● Work request
Transcribe all records exactly; omit pictures.
*** Supplied material Section Begins ***
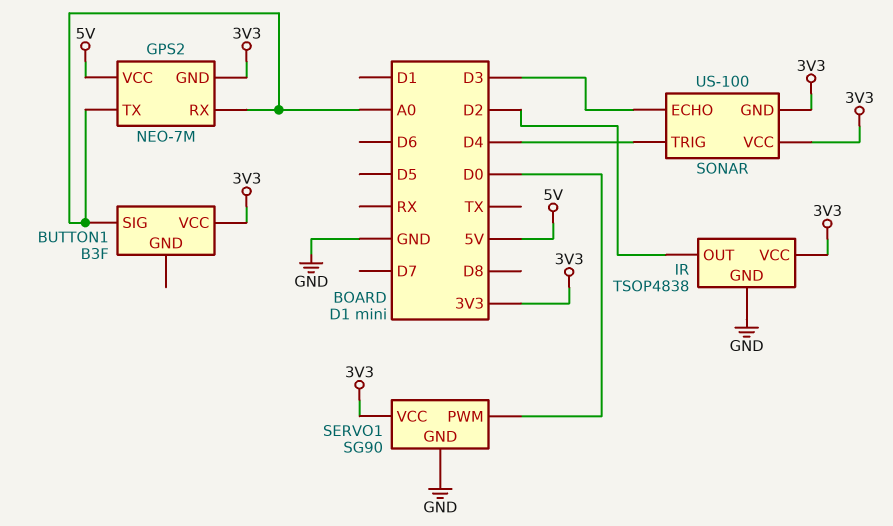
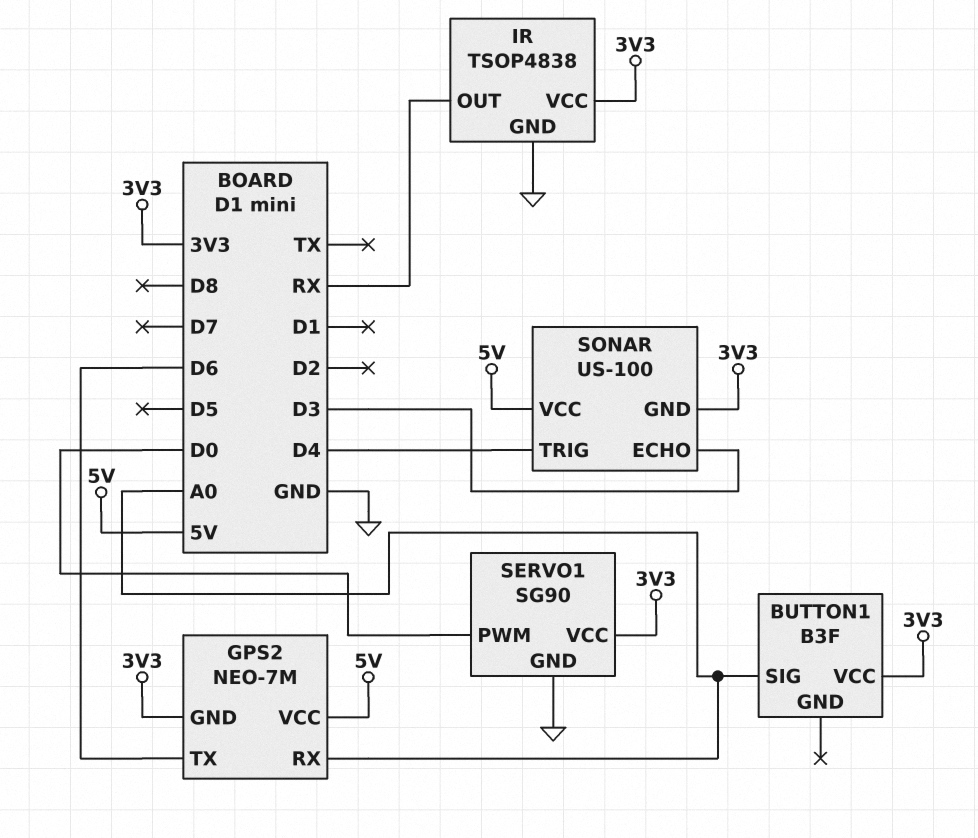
GPS2 pin TX: A0 -> D6
IR pin OUT: D2 -> RX
SONAR pin VCC: 3V3 -> 5V

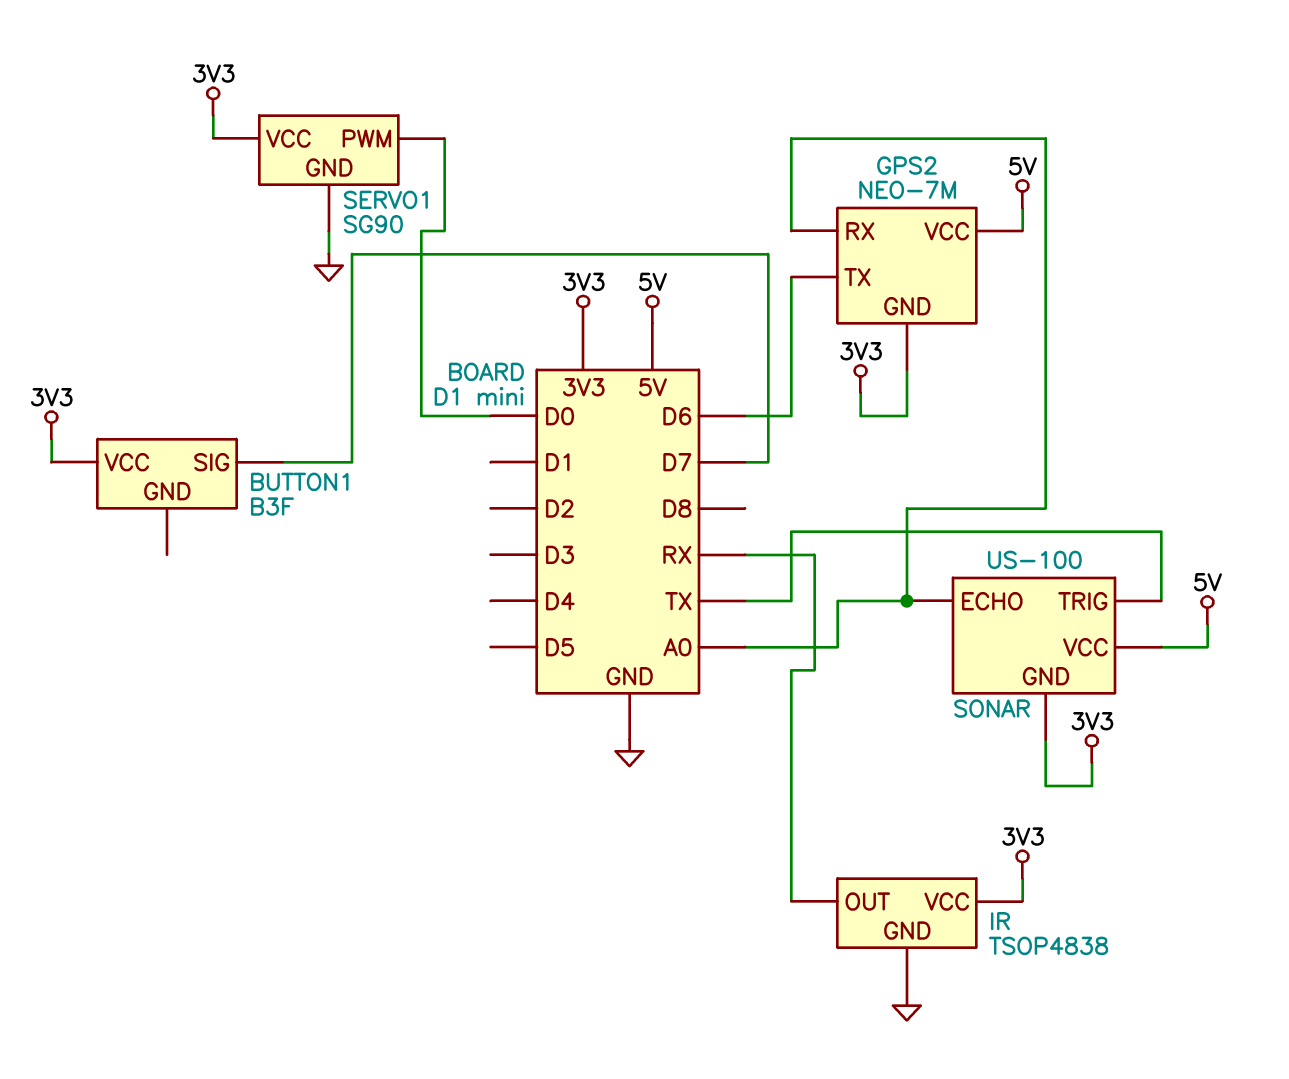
BUTTON1 pin SIG: A0 -> D7
SONAR pin ECHO: D3 -> A0
SONAR pin TRIG: D4 -> TX

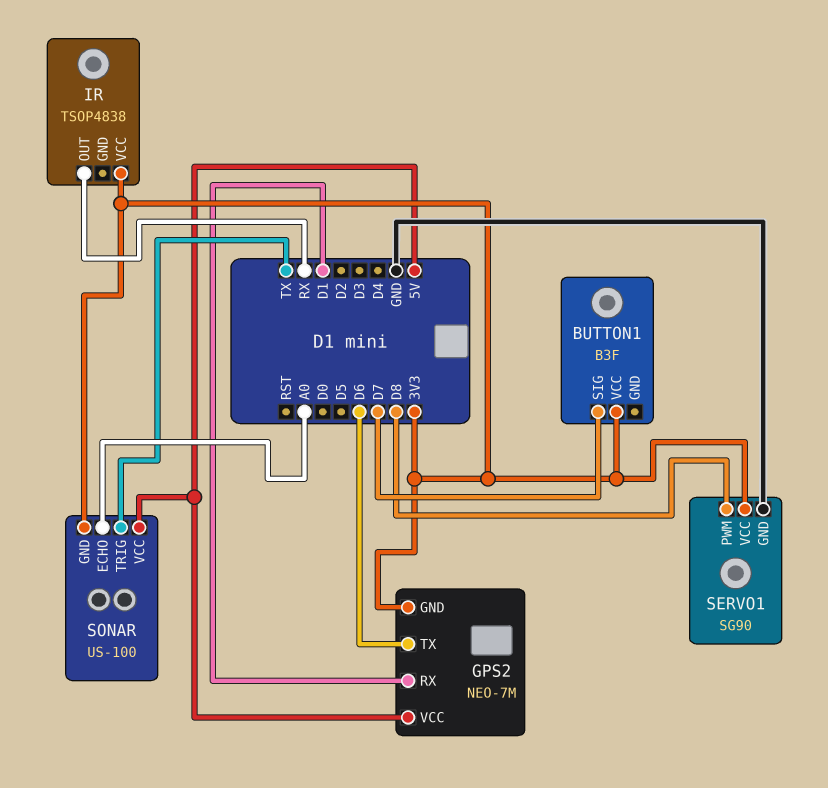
GPS2 pin RX: A0 -> D1
IR pin GND: GND -> none
SERVO1 pin PWM: D0 -> D8

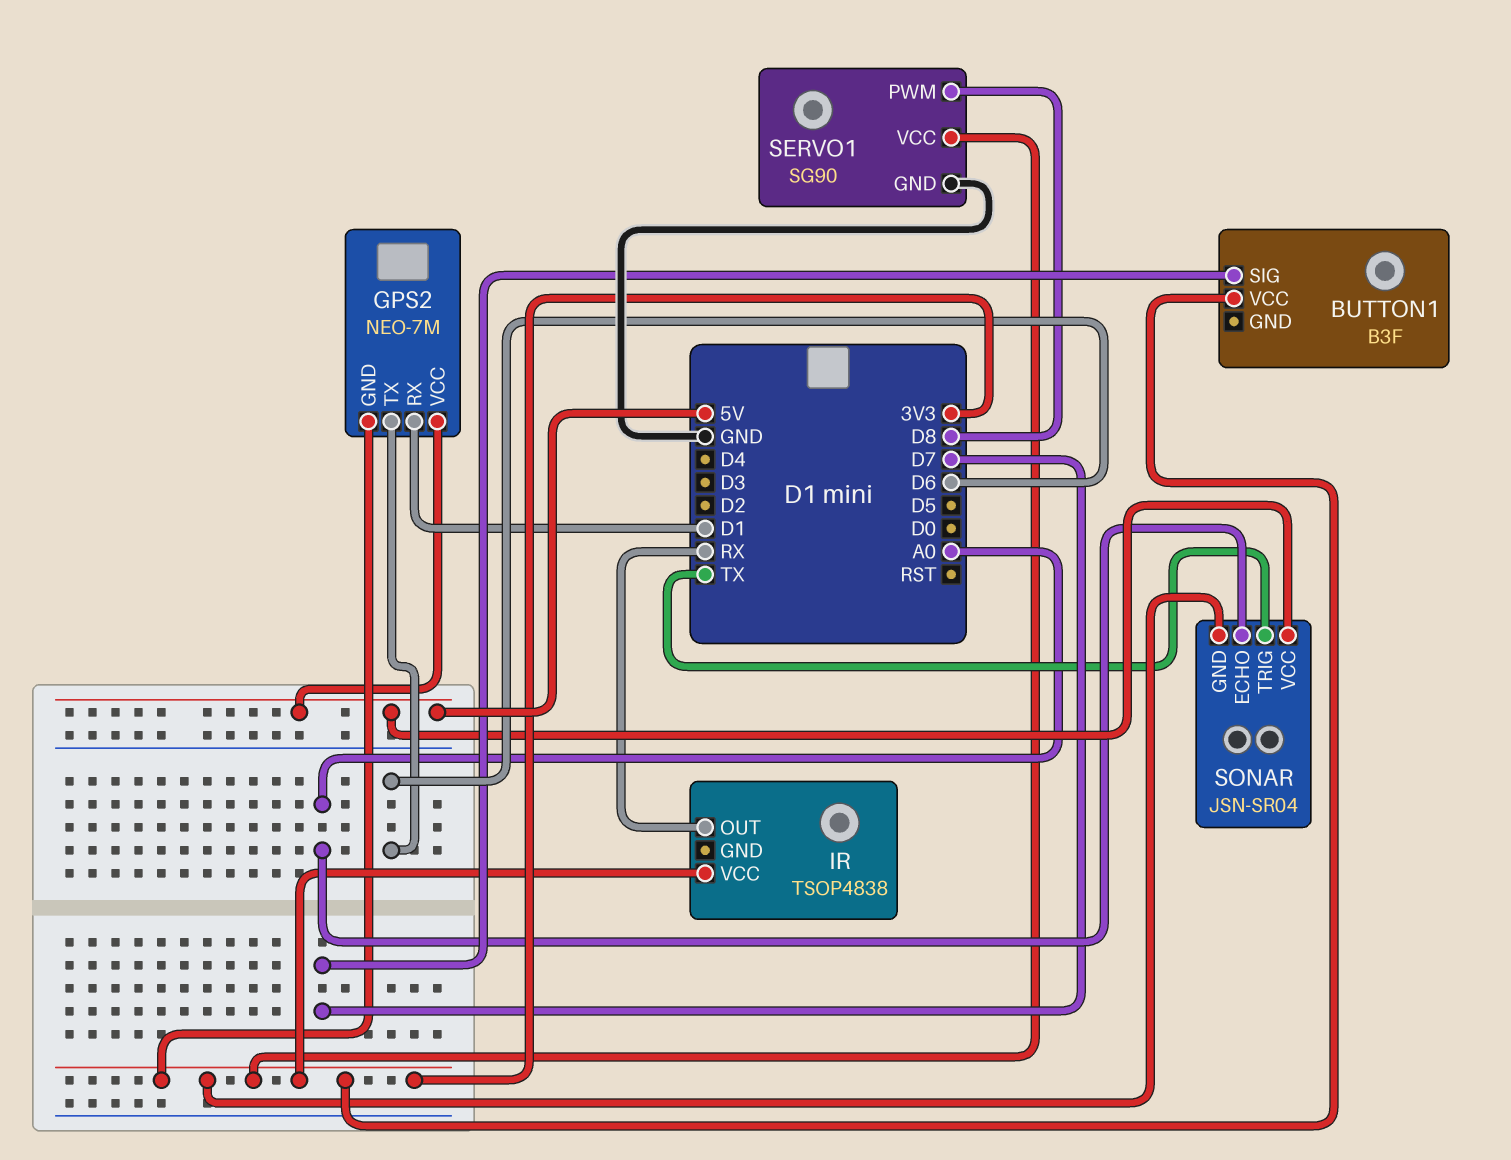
SONAR: US-100 -> JSN-SR04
*** Supplied material Section Ends ***
● Solved exercise
GPS2 pin TX: A0 -> D6
IR pin OUT: D2 -> RX
SONAR pin VCC: 3V3 -> 5V

BUTTON1 pin SIG: A0 -> D7
SONAR pin ECHO: D3 -> A0
SONAR pin TRIG: D4 -> TX

GPS2 pin RX: A0 -> D1
IR pin GND: GND -> none
SERVO1 pin PWM: D0 -> D8

SONAR: US-100 -> JSN-SR04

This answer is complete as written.